[Start of section]

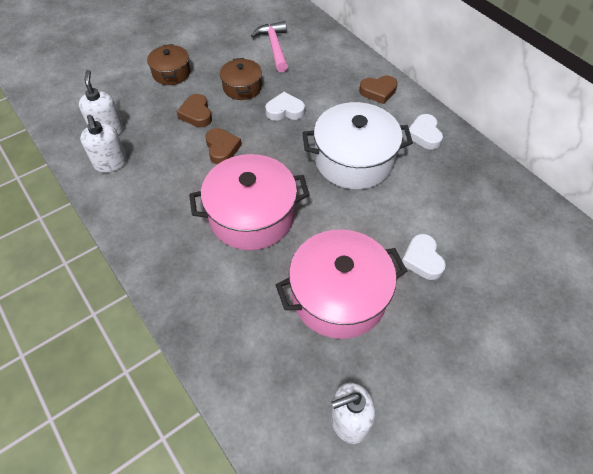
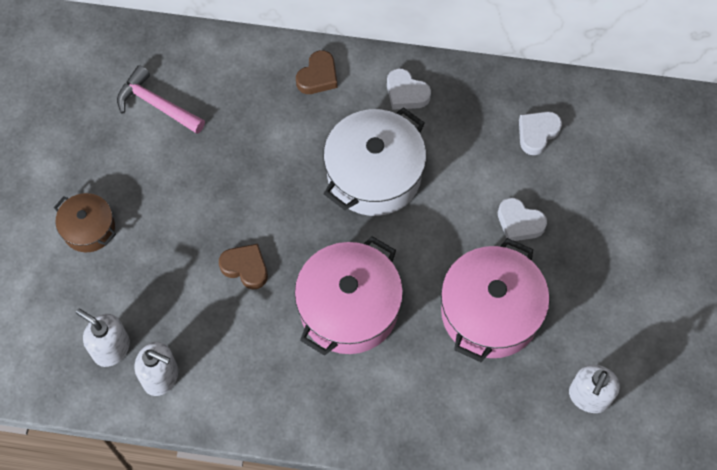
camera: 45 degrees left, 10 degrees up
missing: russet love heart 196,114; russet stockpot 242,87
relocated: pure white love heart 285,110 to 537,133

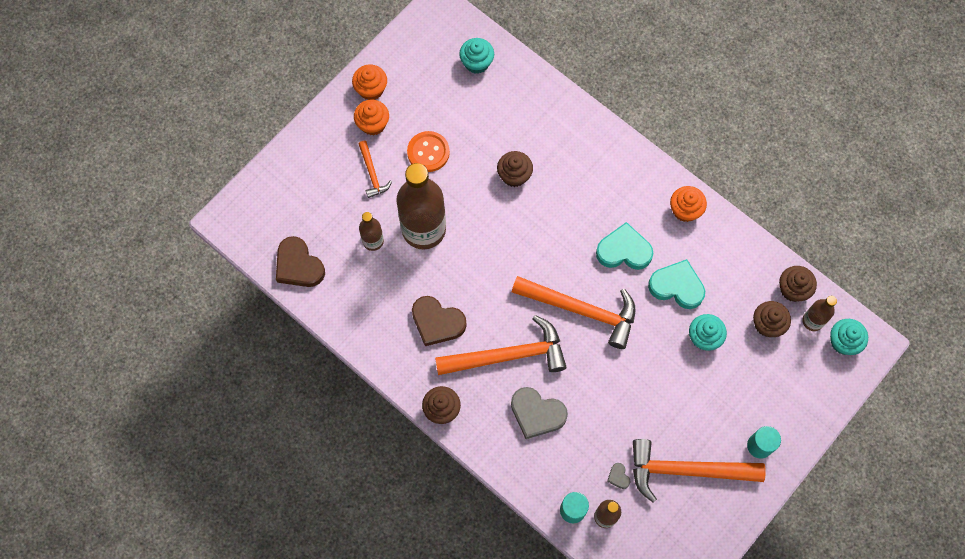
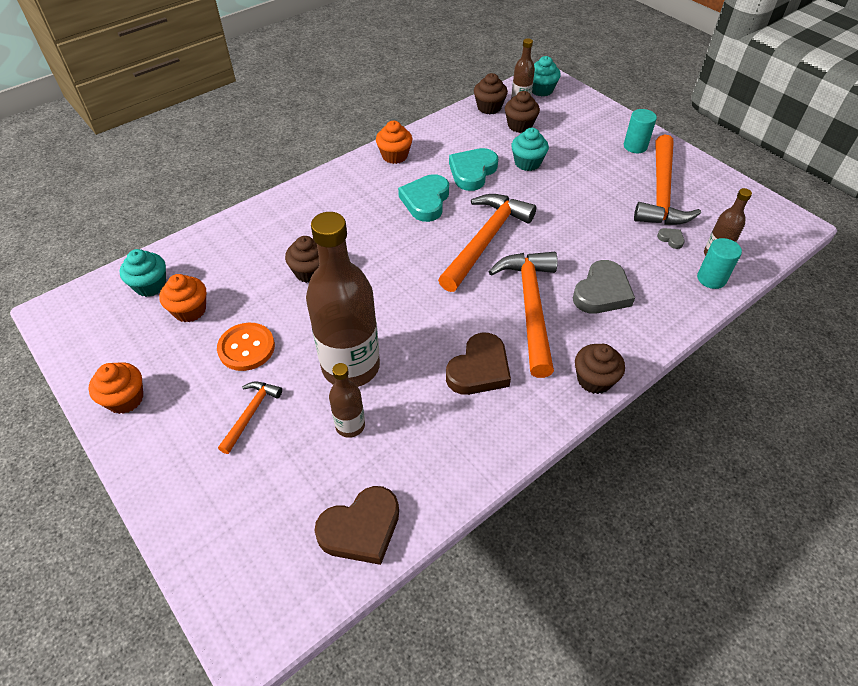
camera: 80 degrees left, 20 degrees down
relocated: orange muffin 373,124 to 190,310
spun: orange hammer 372,173 = 251,414 60 degrees counterclockwise; gray love heart 618,476 = 671,239 120 degrees counterclockwise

[End of section]

» Exercise instructions: Beginning at the line containing "camera: 80 degrees left, 20 degrees down", output exactly each line up to and including the last line of the material above.

» Completed exercise:
camera: 80 degrees left, 20 degrees down
relocated: orange muffin 373,124 to 190,310
spun: orange hammer 372,173 = 251,414 60 degrees counterclockwise; gray love heart 618,476 = 671,239 120 degrees counterclockwise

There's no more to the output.